Your task is to copy the stretch of lines in the records below that begins with the line containing "red_notepad (1st from left)" and ends with the line containing "leaf-green_sprinkling_can", exactly as written, with nothing added.

TASK INPUT: Begin

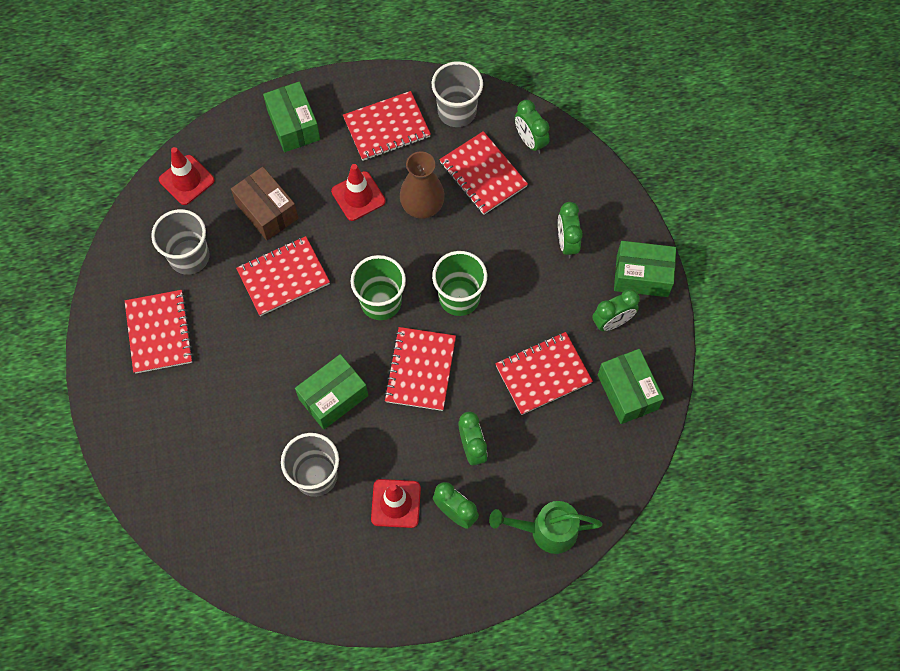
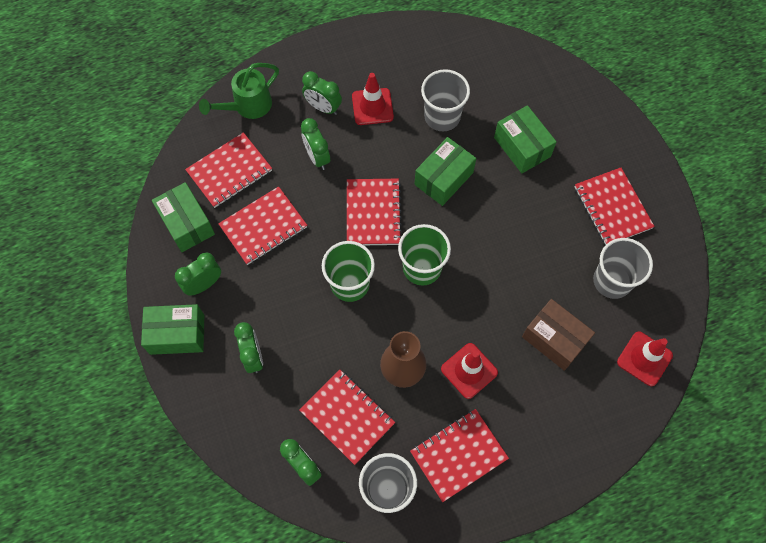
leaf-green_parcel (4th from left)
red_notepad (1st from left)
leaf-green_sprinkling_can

TASK INPUT: End
TASK INPUT: Begin

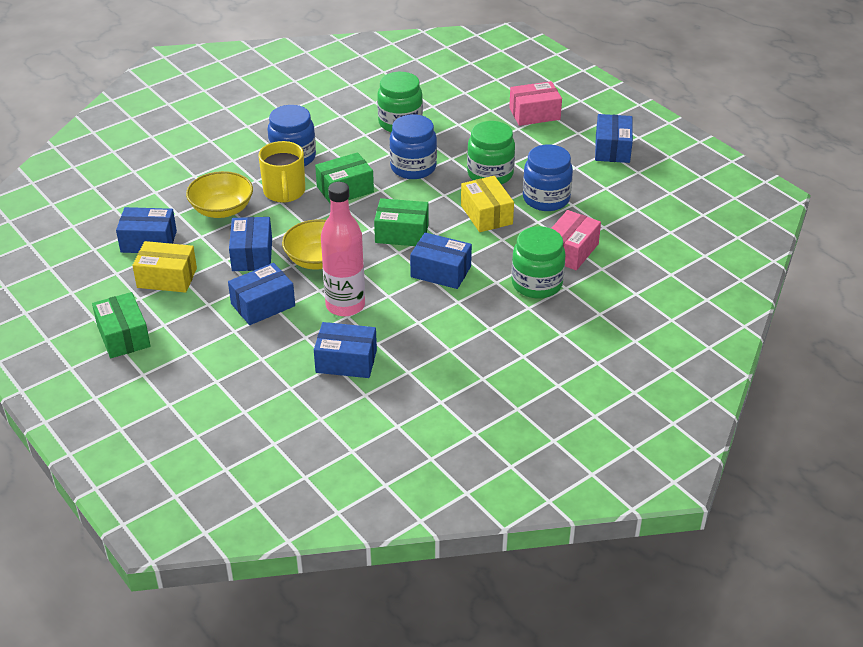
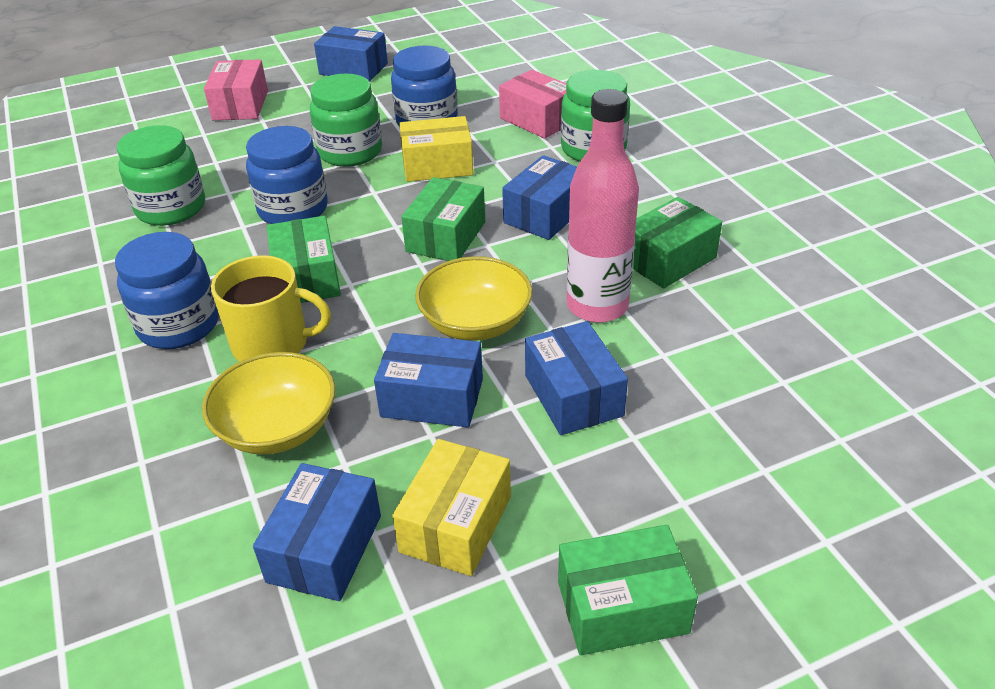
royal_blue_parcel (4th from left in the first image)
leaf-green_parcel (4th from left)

TASK INPUT: End
TASK INPUT: Begin

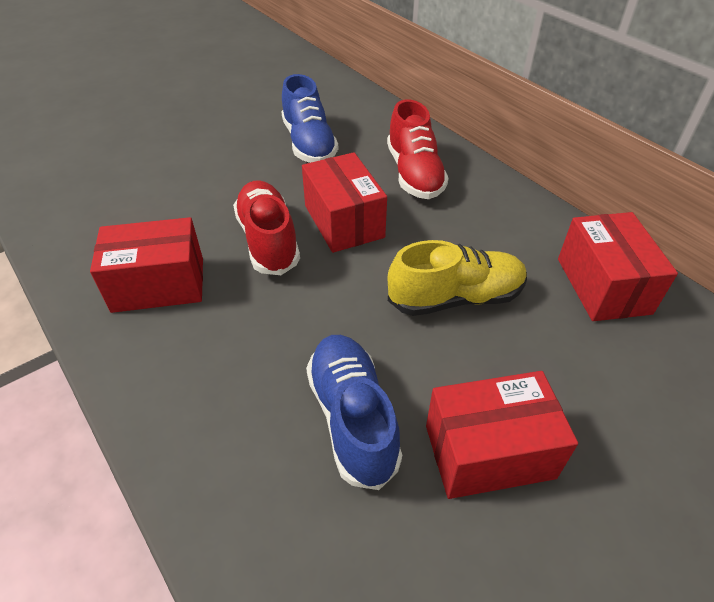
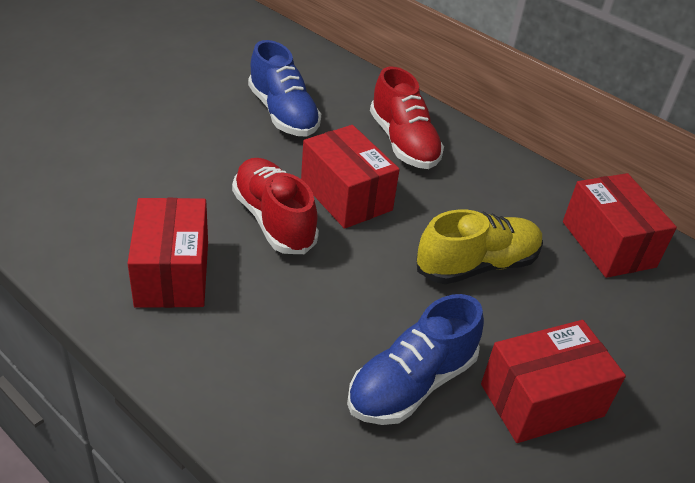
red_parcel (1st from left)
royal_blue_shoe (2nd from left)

TASK INPUT: End

▸ RESPONSE TO THIS EXERCISE
red_notepad (1st from left)
leaf-green_sprinkling_can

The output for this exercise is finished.